Data items:
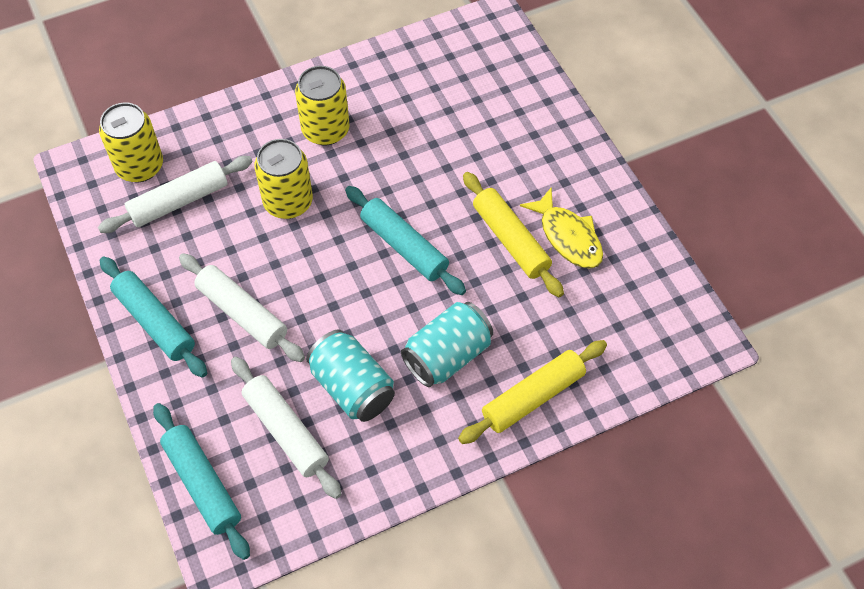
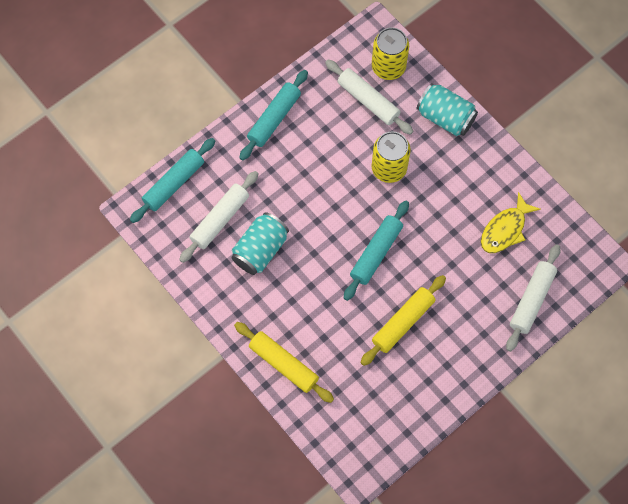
camera: 75 degrees right, 10 degrees up
(242, 313) = (295, 167): white rolling pin -> white rolling pin (531, 300)
(325, 130) = (458, 174): yellow can -> none
(447, 356) = (299, 302): turquoise can -> turquoise can (445, 118)
(568, 236) = (418, 361): yellow fish -> yellow fish (505, 229)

Problem: Search the entries above for "yellow". Show every line that has it.

Task solution:
(325, 130) = (458, 174): yellow can -> none
(568, 236) = (418, 361): yellow fish -> yellow fish (505, 229)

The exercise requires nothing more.